<<<<
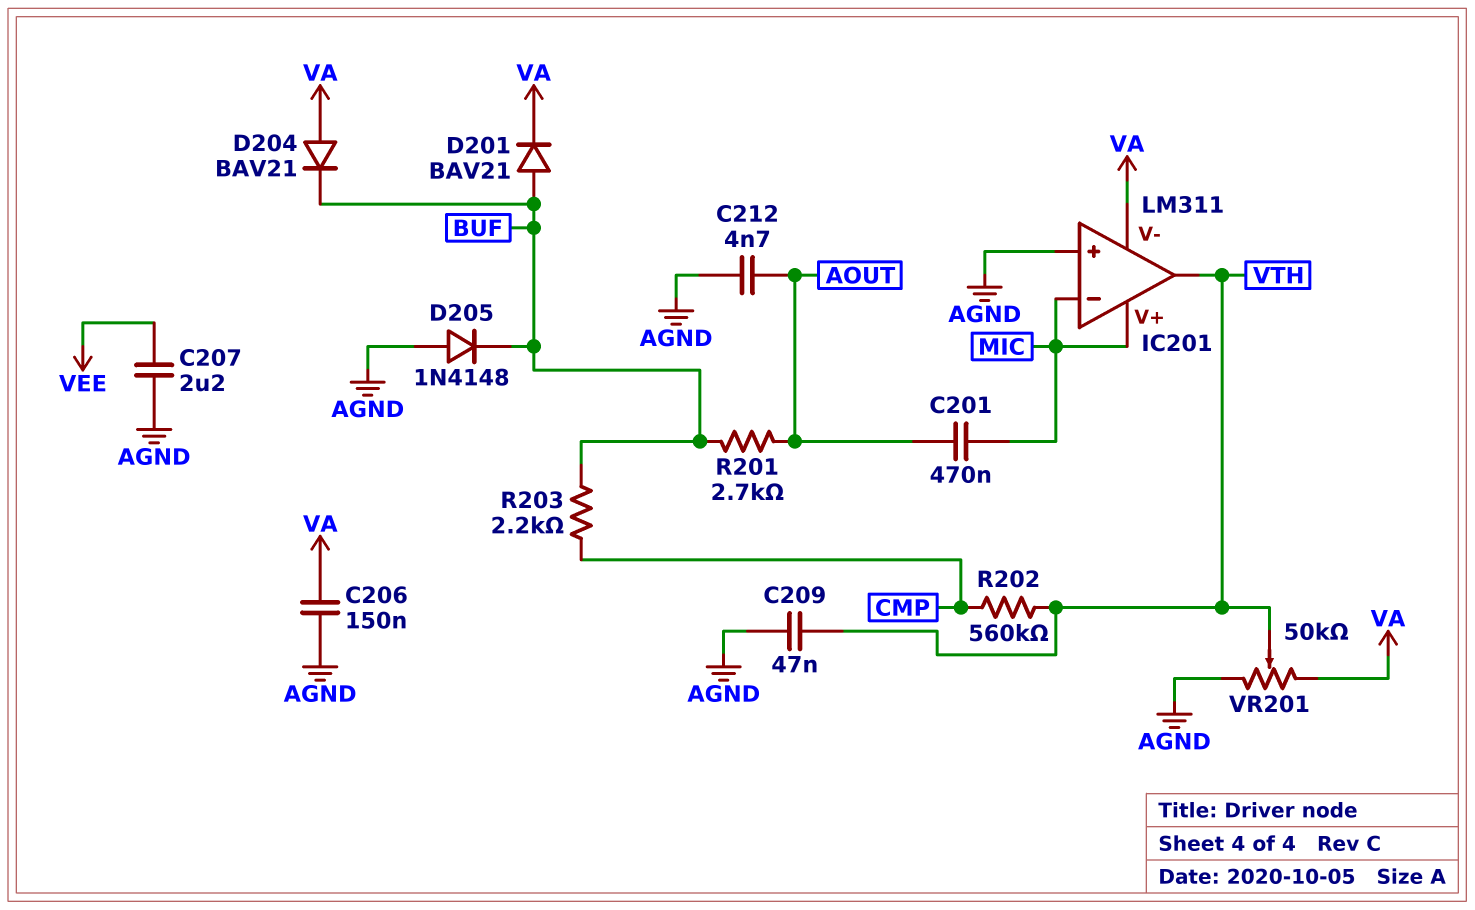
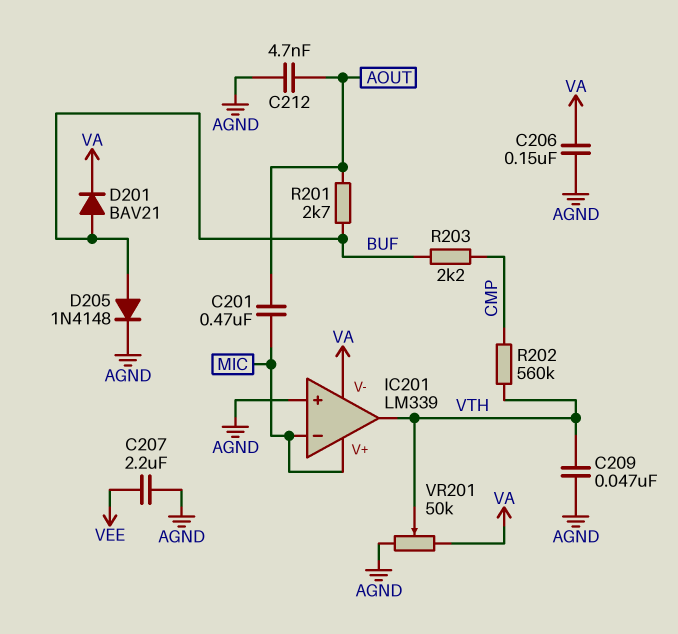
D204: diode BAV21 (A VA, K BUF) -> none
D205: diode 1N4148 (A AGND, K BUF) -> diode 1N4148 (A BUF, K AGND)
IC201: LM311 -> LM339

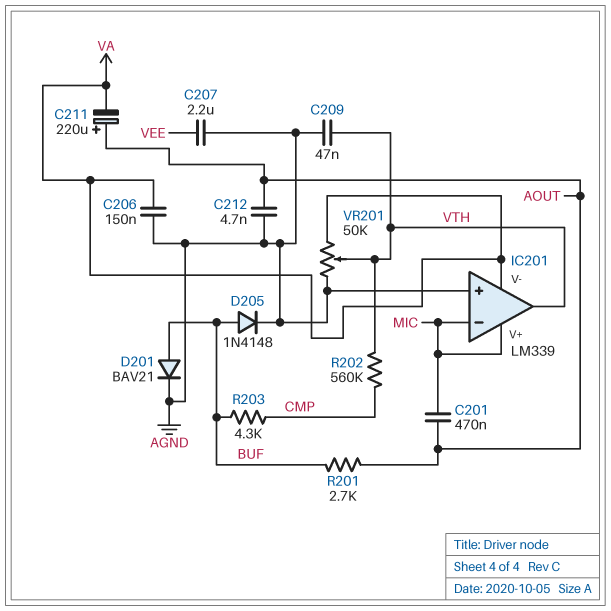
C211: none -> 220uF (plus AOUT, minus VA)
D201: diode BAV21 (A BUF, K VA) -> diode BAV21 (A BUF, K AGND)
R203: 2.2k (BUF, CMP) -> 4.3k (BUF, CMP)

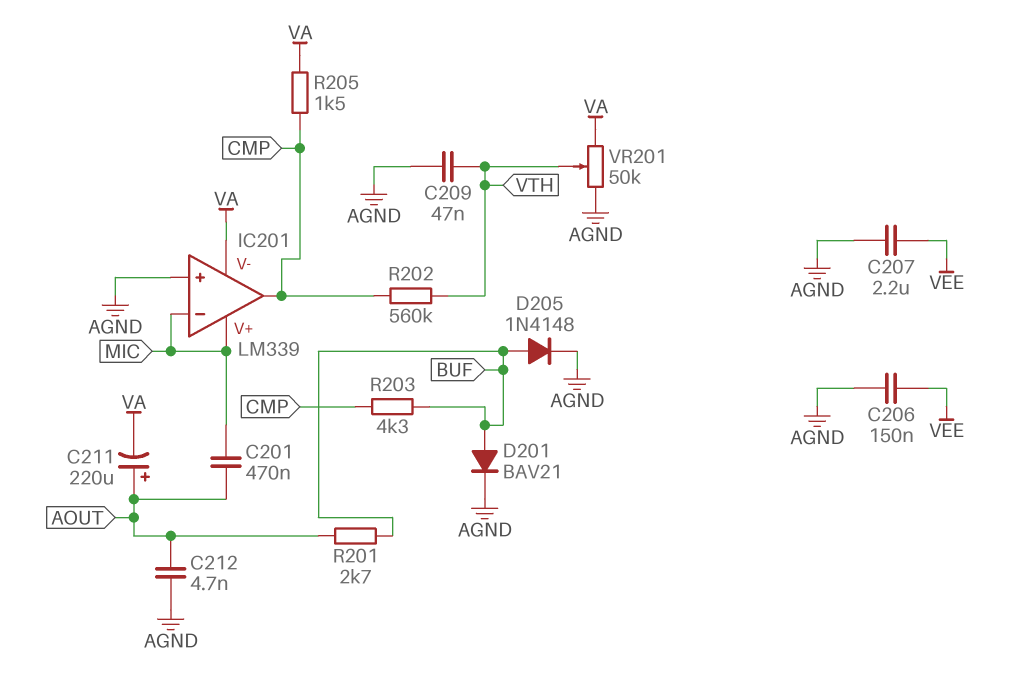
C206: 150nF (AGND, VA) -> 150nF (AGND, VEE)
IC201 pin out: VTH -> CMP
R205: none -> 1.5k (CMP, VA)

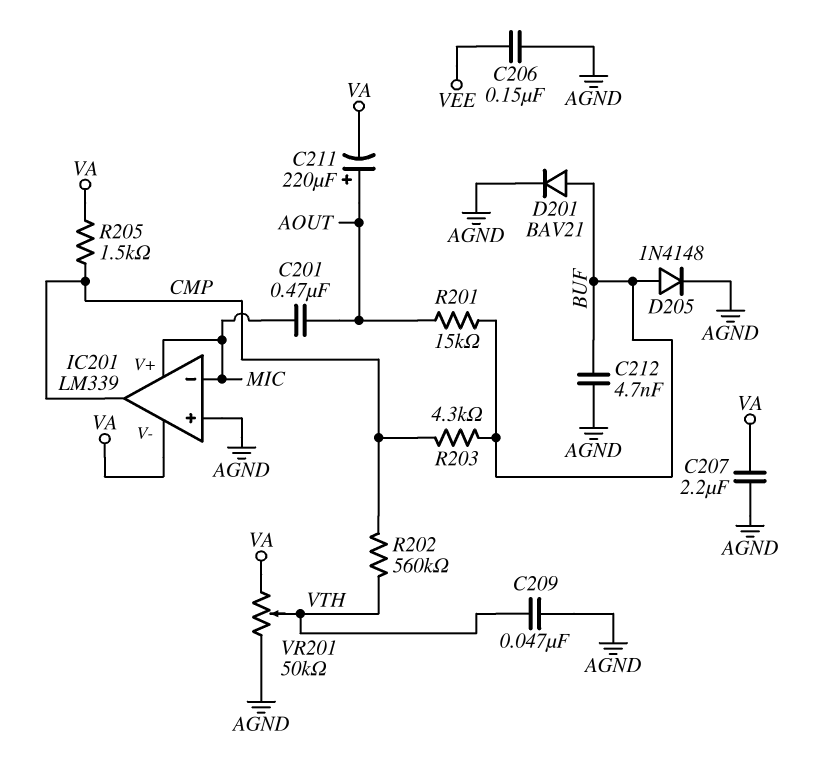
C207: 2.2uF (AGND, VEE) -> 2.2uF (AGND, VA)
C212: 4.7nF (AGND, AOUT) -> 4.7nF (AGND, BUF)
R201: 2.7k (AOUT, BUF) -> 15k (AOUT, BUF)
>>>>
<<<<
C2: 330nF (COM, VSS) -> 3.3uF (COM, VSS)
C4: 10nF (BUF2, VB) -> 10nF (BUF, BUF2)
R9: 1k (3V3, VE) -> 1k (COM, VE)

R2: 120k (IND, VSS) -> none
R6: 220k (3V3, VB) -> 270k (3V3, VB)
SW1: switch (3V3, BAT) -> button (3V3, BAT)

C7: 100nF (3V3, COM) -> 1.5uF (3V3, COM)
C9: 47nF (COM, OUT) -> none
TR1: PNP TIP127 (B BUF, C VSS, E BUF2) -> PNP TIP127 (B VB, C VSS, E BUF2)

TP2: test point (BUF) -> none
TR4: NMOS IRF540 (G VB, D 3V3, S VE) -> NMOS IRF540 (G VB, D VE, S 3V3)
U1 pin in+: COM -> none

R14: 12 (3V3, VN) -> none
>>>>
<<<<
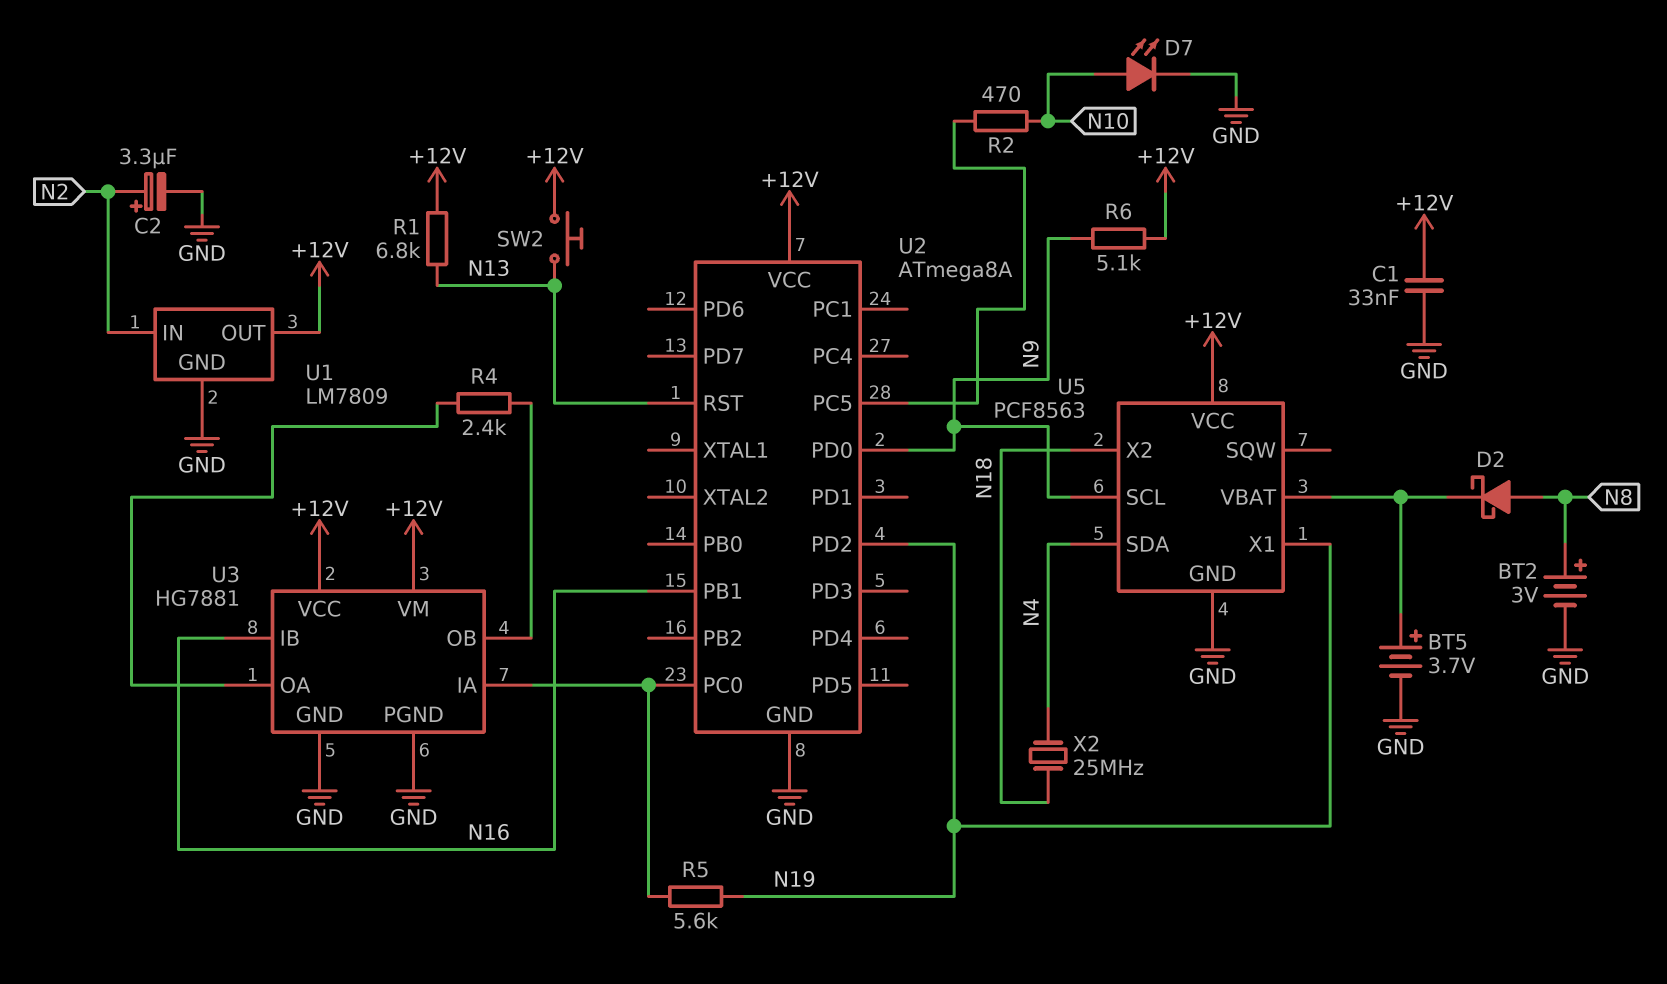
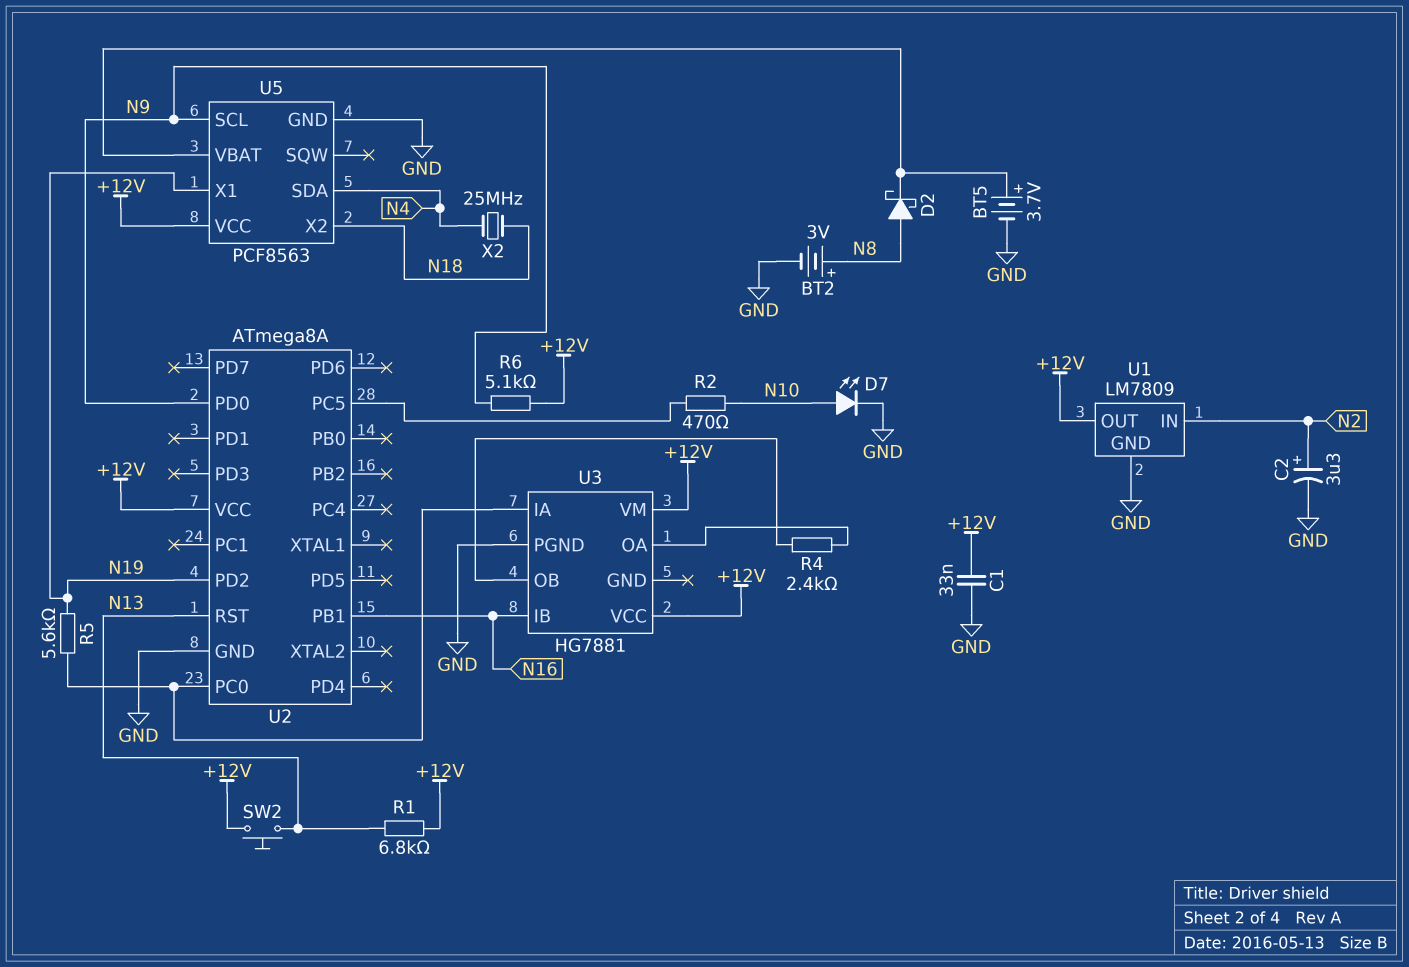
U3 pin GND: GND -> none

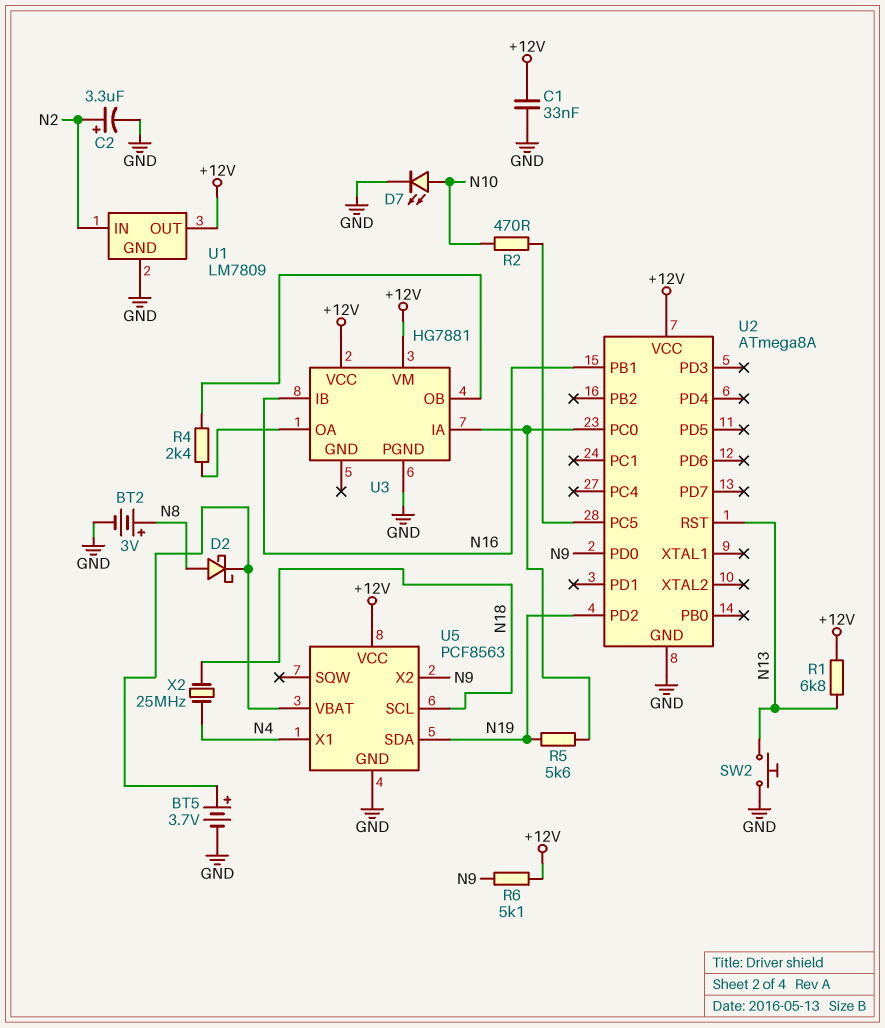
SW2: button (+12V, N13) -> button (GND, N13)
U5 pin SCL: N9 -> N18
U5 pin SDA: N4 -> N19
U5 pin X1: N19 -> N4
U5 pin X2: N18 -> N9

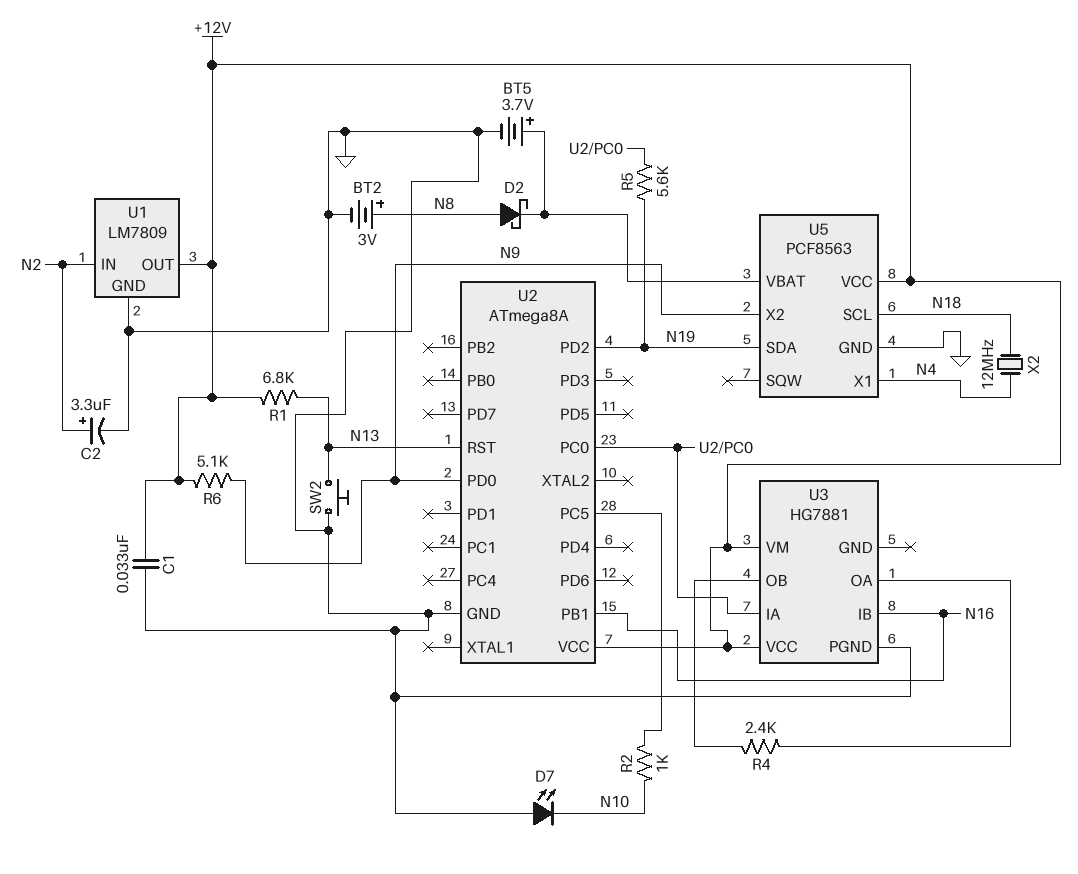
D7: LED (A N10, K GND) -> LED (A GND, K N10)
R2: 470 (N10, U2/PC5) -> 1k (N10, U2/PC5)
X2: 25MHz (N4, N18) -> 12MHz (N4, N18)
>>>>
» **GOAL OF THE EXERCISE**:
From the records above, state how many lines contain the word "button", and leave out everything else.

» **YOUR SOLUTION**:
2